▶ [Required work]: The answer must be a single number: the count of lines in the data below that hold the word "NAND".
*** Data to process Section Begins ***
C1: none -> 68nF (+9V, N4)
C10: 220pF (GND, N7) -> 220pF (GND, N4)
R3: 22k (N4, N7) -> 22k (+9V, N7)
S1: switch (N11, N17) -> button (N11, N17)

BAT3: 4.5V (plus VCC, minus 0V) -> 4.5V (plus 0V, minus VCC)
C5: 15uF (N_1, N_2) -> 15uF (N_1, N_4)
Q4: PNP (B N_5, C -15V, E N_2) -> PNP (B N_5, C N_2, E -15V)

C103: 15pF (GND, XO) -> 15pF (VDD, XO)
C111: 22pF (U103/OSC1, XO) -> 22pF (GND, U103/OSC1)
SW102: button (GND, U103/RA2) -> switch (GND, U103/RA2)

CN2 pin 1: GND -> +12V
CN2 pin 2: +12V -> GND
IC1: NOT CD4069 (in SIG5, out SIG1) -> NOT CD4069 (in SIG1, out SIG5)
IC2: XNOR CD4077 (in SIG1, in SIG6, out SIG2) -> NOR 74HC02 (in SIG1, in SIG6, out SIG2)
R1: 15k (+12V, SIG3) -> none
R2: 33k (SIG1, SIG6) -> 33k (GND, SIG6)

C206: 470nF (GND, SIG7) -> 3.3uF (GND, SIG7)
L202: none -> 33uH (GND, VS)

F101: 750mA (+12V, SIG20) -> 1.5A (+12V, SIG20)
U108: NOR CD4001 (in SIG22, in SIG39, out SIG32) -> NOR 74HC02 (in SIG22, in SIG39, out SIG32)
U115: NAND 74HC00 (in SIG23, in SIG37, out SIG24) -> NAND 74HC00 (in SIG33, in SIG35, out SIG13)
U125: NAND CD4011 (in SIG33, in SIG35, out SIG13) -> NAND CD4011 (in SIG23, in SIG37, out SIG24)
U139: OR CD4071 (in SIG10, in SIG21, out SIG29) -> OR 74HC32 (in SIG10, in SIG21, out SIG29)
*** Data to process Section Ends ***
▶ [Result of the task]: 2